* _Work required_
When a record contains an image, skip the image and retype the rest of that record exactly.

Object quantity data:
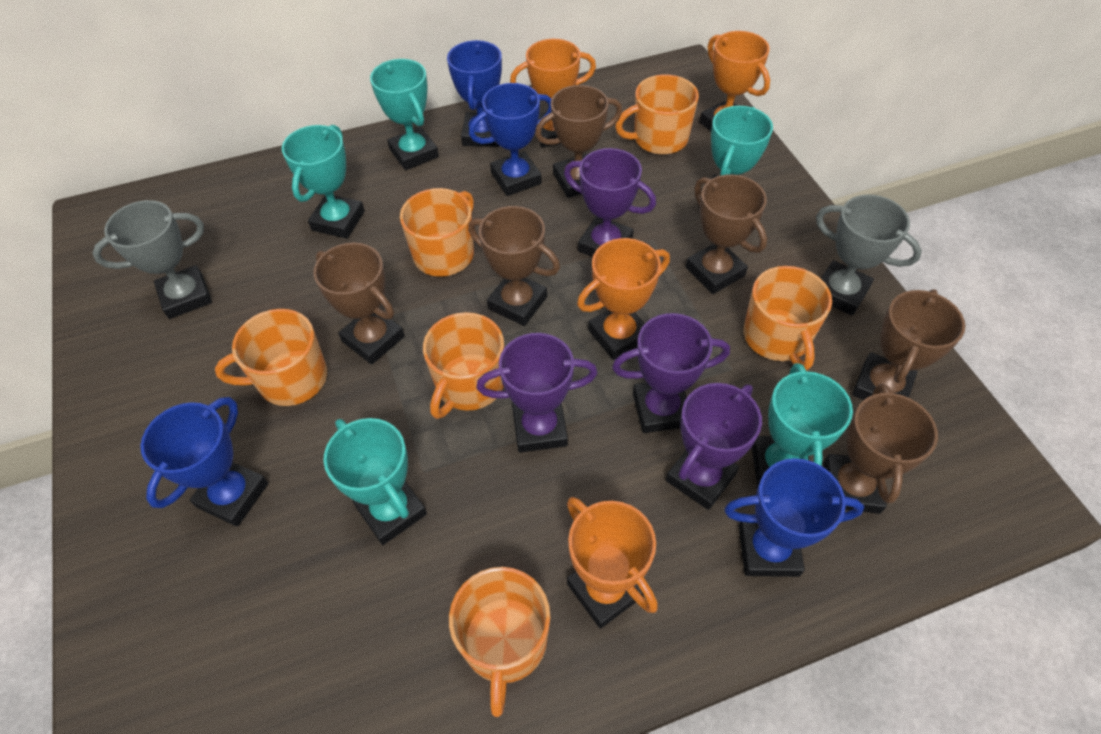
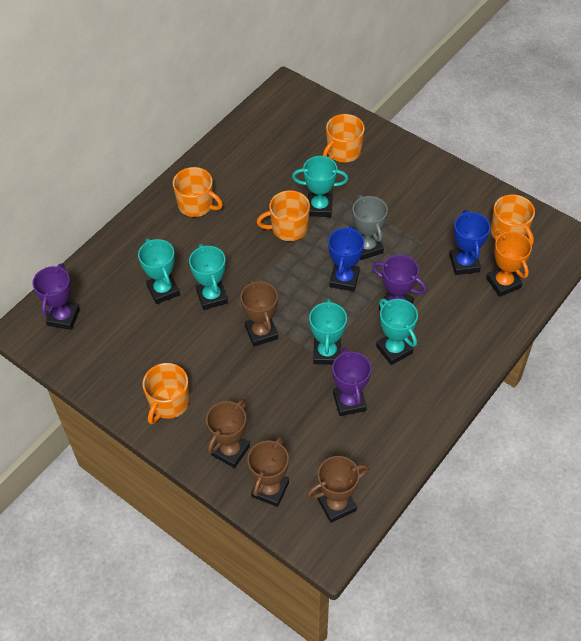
blue trophy: [140,397,268,527] [447,40,502,147] [469,83,551,196] [724,458,864,577] = 4 -> [328,226,364,292] [450,210,490,275] = 2
brown trophy: [313,243,405,364] [468,206,560,326] [535,85,622,198] [686,174,767,294] [824,384,938,514] [852,289,965,400] = 6 -> [206,399,250,468] [241,279,278,346] [247,436,289,507] [307,456,369,523] = 4
grey trophy: [92,200,212,319] [816,195,922,316] = 2 -> [352,195,388,260] = 1
orange mug: [215,309,327,406] [400,188,474,277] [423,312,504,419] [449,567,550,717] [615,75,699,155] [743,266,832,371] = 6 -> [143,363,190,425] [173,167,223,217] [257,190,310,241] [323,114,365,162] [491,194,535,245] = 5
orange trophy: [510,39,596,148] [567,497,658,629] [577,238,670,360] [700,31,770,131] = 4 -> [486,231,532,297] = 1
purple trophy: [477,333,598,453] [564,148,656,257] [612,313,730,433] [666,383,762,510] = 4 -> [32,263,80,330] [332,347,371,416] [372,255,427,310] = 3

* _Result of this task_
blue trophy: [140,397,268,527] [447,40,502,147] [469,83,551,196] [724,458,864,577] = 4 -> [328,226,364,292] [450,210,490,275] = 2
brown trophy: [313,243,405,364] [468,206,560,326] [535,85,622,198] [686,174,767,294] [824,384,938,514] [852,289,965,400] = 6 -> [206,399,250,468] [241,279,278,346] [247,436,289,507] [307,456,369,523] = 4
grey trophy: [92,200,212,319] [816,195,922,316] = 2 -> [352,195,388,260] = 1
orange mug: [215,309,327,406] [400,188,474,277] [423,312,504,419] [449,567,550,717] [615,75,699,155] [743,266,832,371] = 6 -> [143,363,190,425] [173,167,223,217] [257,190,310,241] [323,114,365,162] [491,194,535,245] = 5
orange trophy: [510,39,596,148] [567,497,658,629] [577,238,670,360] [700,31,770,131] = 4 -> [486,231,532,297] = 1
purple trophy: [477,333,598,453] [564,148,656,257] [612,313,730,433] [666,383,762,510] = 4 -> [32,263,80,330] [332,347,371,416] [372,255,427,310] = 3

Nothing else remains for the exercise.